(MATERIAL SUPPLIED begins)

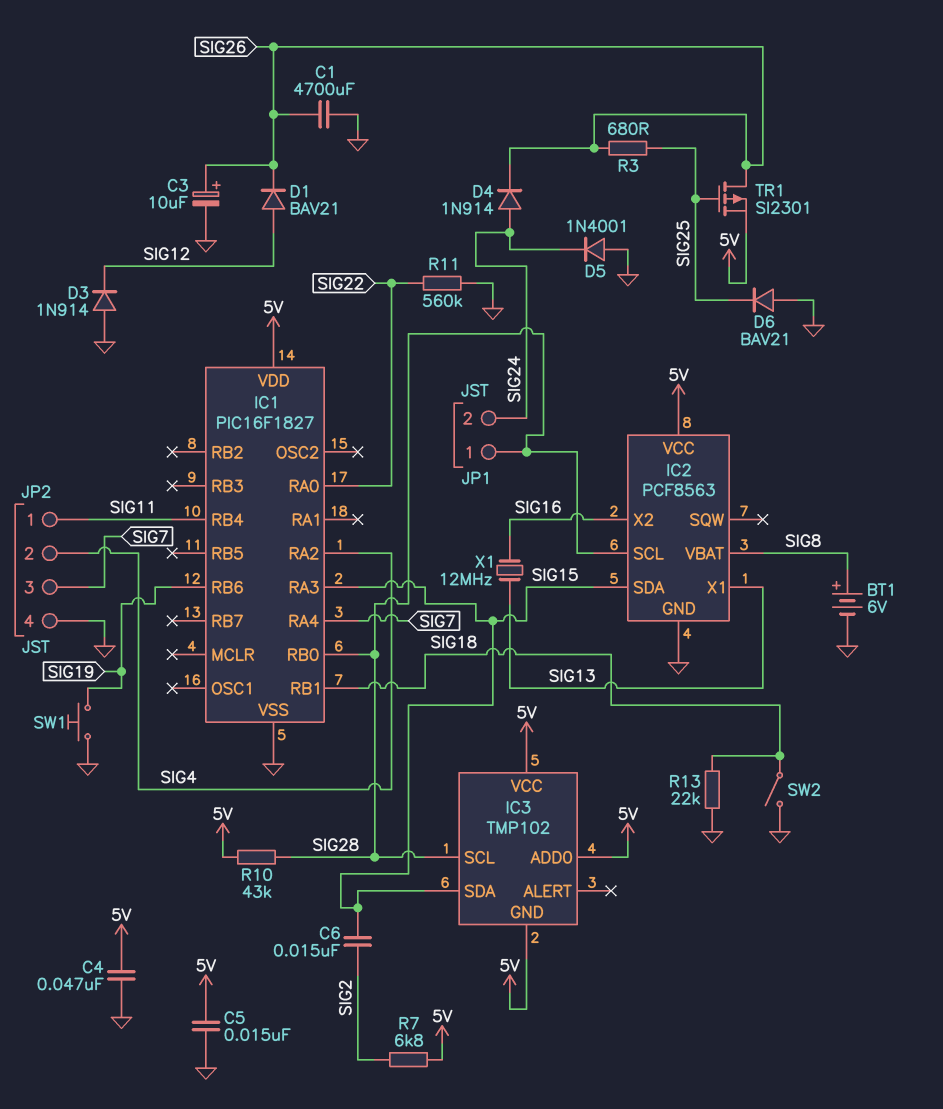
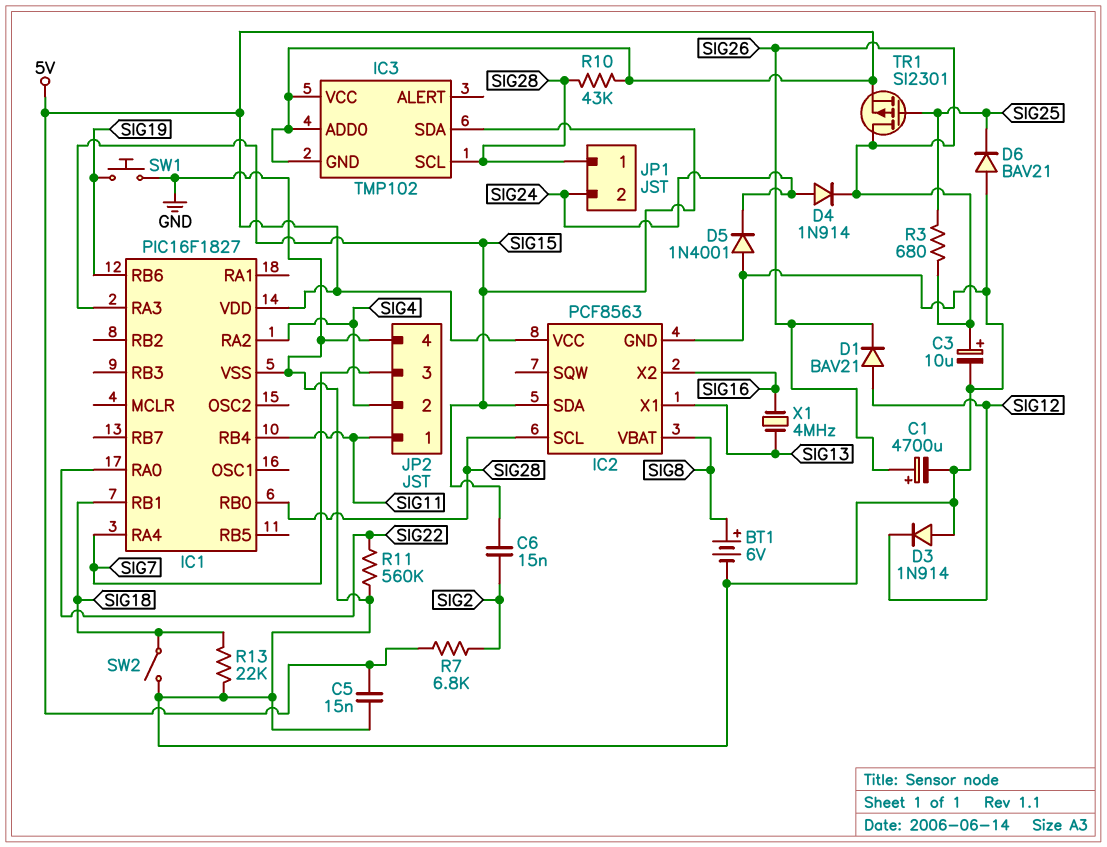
C1: 4700uF (GND, SIG26) -> 4700uF (plus SIG26, minus GND)
C4: 47nF (5V, GND) -> none
X1: 12MHz (SIG13, SIG16) -> 4MHz (SIG13, SIG16)

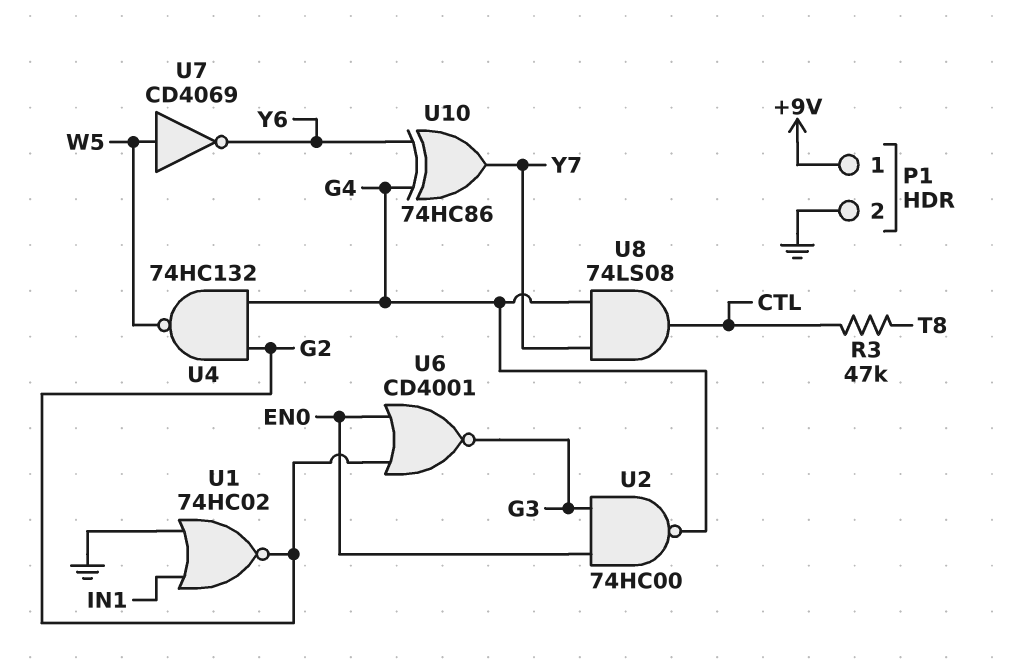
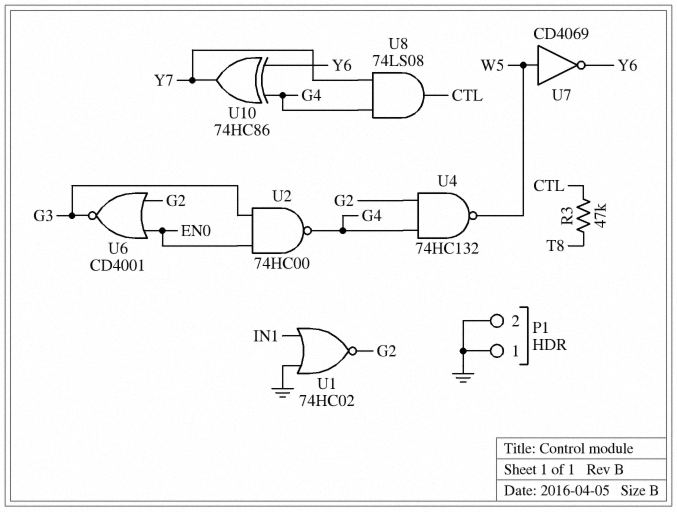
P1 pin 1: +9V -> GND

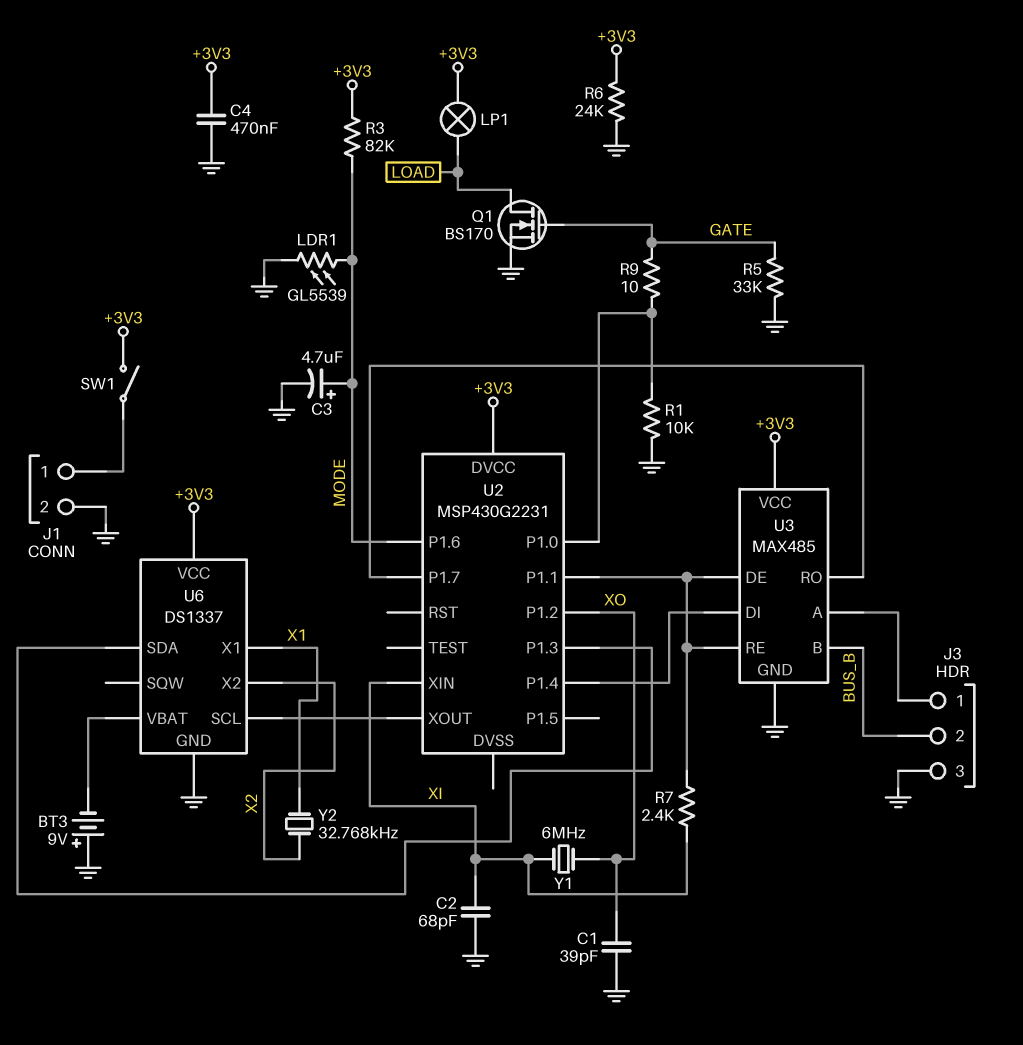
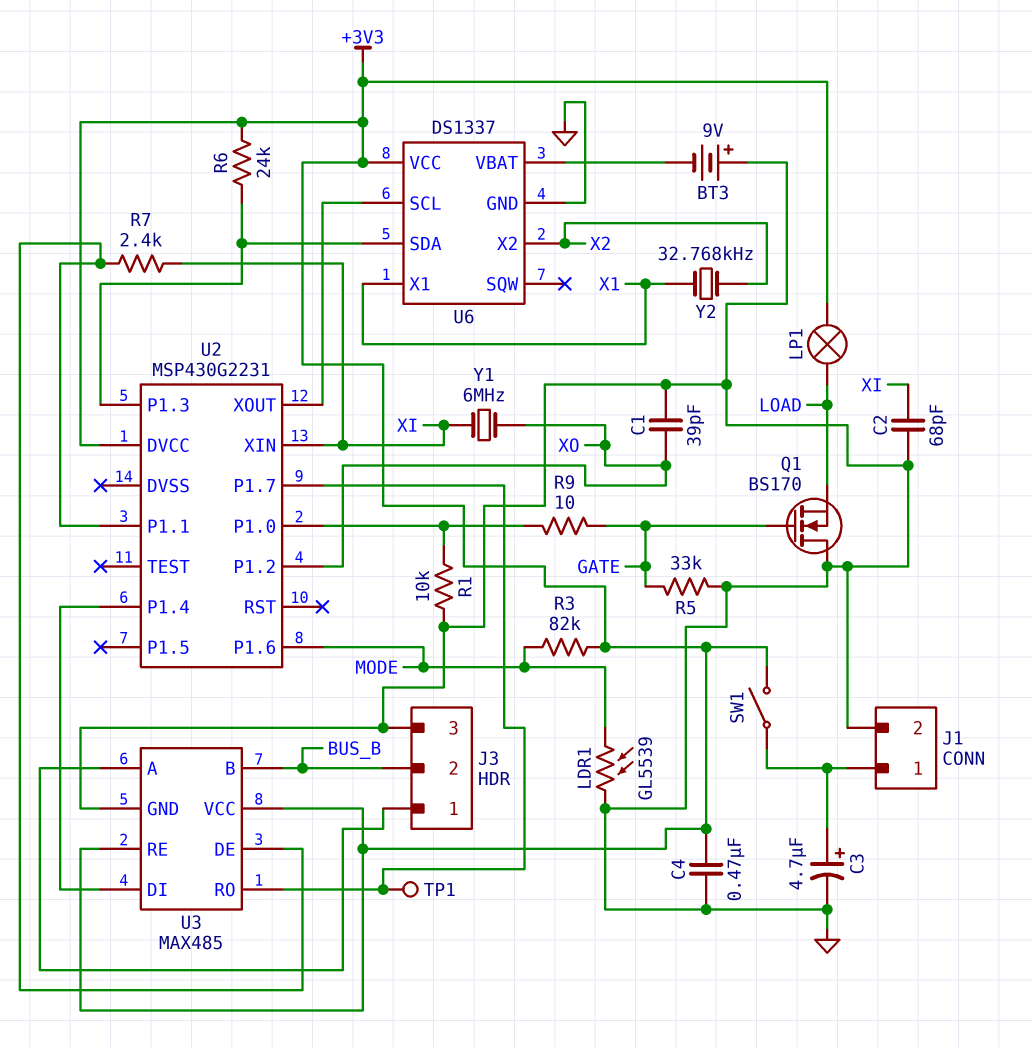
C3: 4.7uF (plus MODE, minus GND) -> 4.7uF (plus J1/1, minus GND)
Q1: NMOS BS170 (G GATE, D LOAD, S GND) -> NMOS BS170 (G GATE, D GND, S LOAD)
R6: 24k (+3V3, GND) -> 24k (+3V3, U2/P1.3)
TP1: none -> test point (U2/P1.7)
U3 pin RE: U2/P1.1 -> +3V3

(MATERIAL SUPPLIED ends)

### WHAT NEEDS TO BE DONE
What lines in the data above carry "none"? Return them all.

### TASK RESPONSE
C4: 47nF (5V, GND) -> none
TP1: none -> test point (U2/P1.7)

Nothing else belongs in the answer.